**Data below**

::::::::::

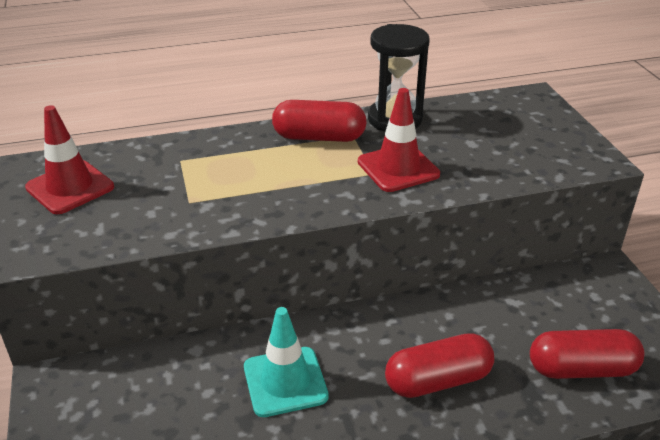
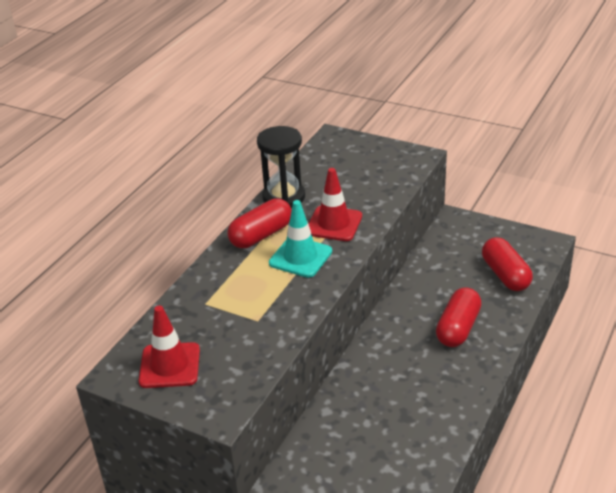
camera: 45 degrees left, 0 degrees up
(285, 381) = (394, 386): turquoise traffic cone -> turquoise traffic cone (300, 257)
(581, 369) = (505, 275): red capsule -> red capsule turned 60 degrees counterclockwise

::::::::::

**Directions for this task**
An exact reproduction of the material above is needed, without its pictures.

**Response to the task**
camera: 45 degrees left, 0 degrees up
(285, 381) = (394, 386): turquoise traffic cone -> turquoise traffic cone (300, 257)
(581, 369) = (505, 275): red capsule -> red capsule turned 60 degrees counterclockwise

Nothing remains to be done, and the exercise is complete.